From the line that contains "(380, 381) = (308, 314): turquoise" to the last line of the data below, transcribe every line exactly. Do not include the pictures.

━━━ Excerpted data

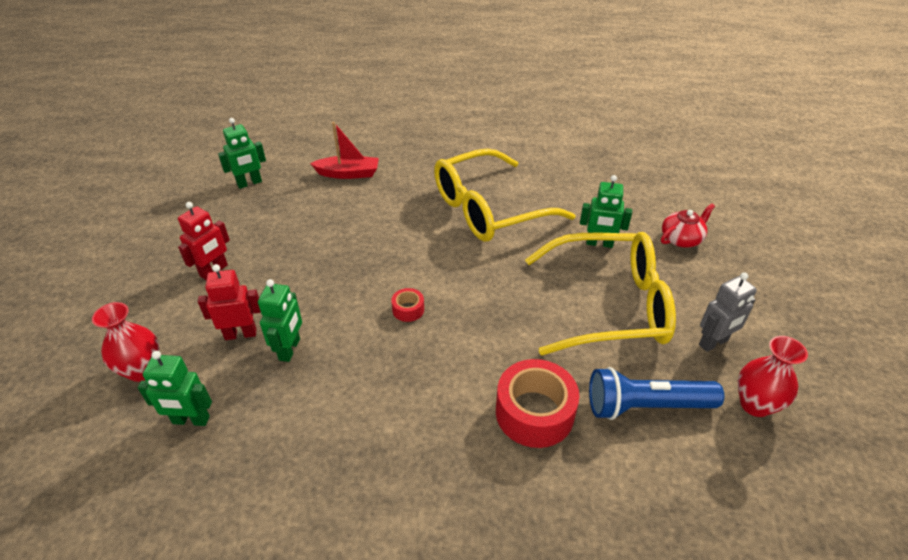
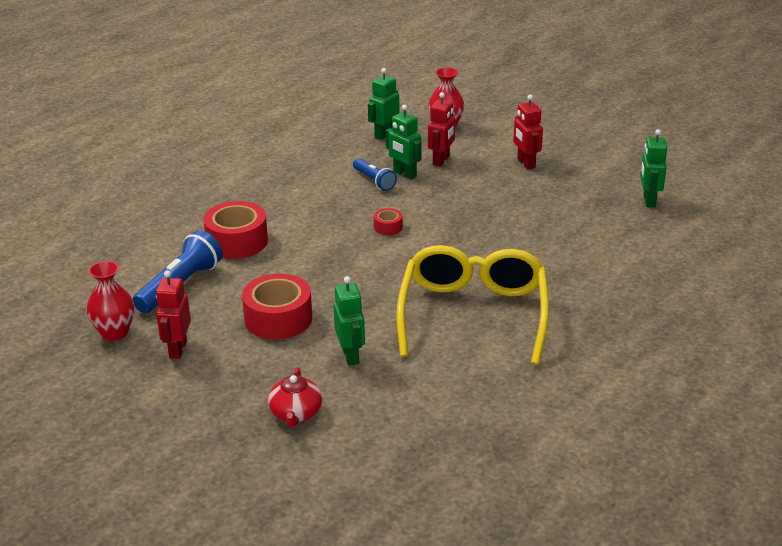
camera: 125 degrees right, 10 degrees down
(322, 367) = (374, 181): none -> blue flashlight
(348, 174) = (619, 255): red boat -> none
(599, 243) = (350, 355): green robot -> green robot turned 120 degrees clockwise
(607, 305) = (278, 318): yellow glasses -> red tape
(713, 343) = (177, 349): grey robot -> red robot

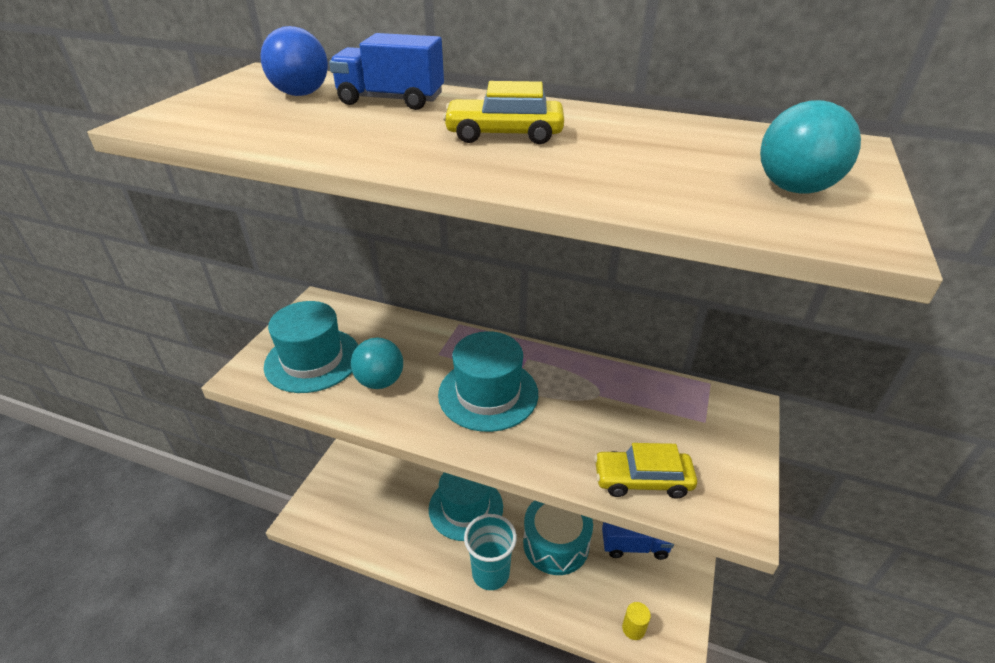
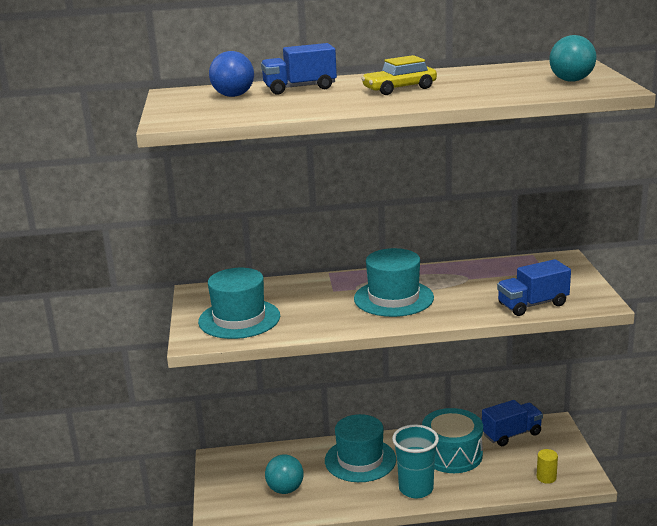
camera: 25 degrees left, 15 degrees down
(380, 381) = (308, 314): turquoise ball -> turquoise ball (285, 489)
(642, 480) = (532, 304): yellow car -> blue truck

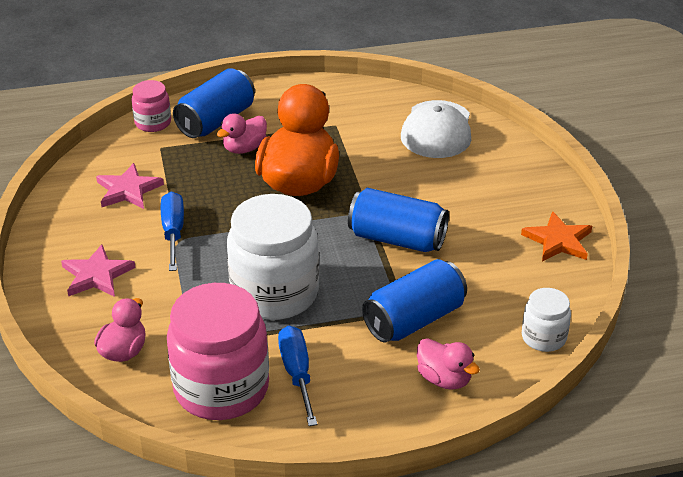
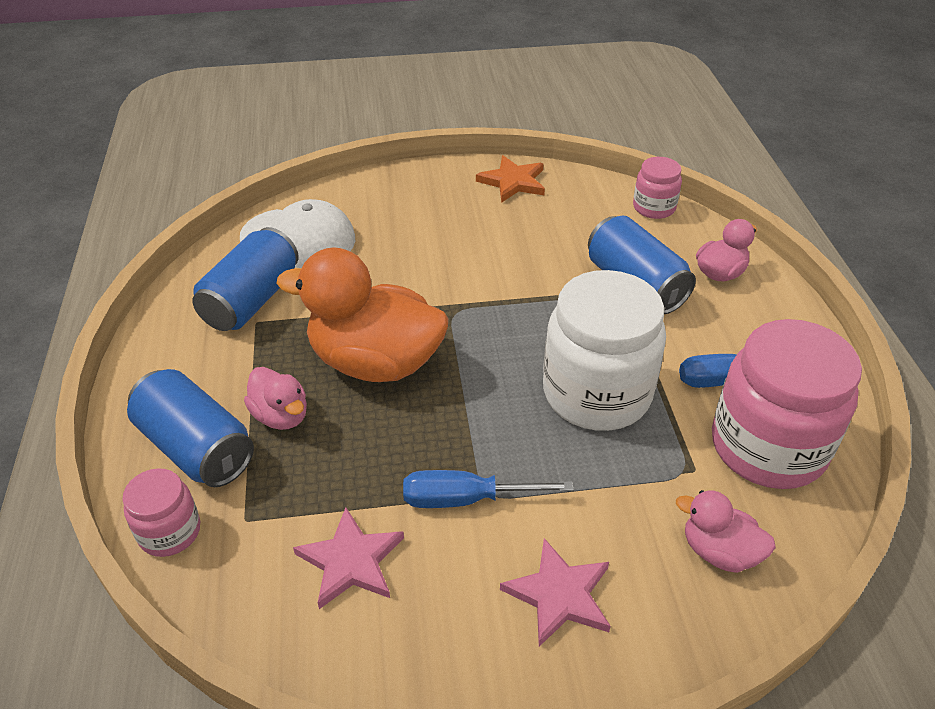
camera: 85 degrees left, 5 degrees up
(397, 239) = (500, 286): blue can -> blue can (251, 300)
(543, 337) = (654, 208): white jar -> pink jar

━━━━━━

Task result:
(380, 381) = (308, 314): turquoise ball -> turquoise ball (285, 489)
(642, 480) = (532, 304): yellow car -> blue truck

camera: 85 degrees left, 5 degrees up
(397, 239) = (500, 286): blue can -> blue can (251, 300)
(543, 337) = (654, 208): white jar -> pink jar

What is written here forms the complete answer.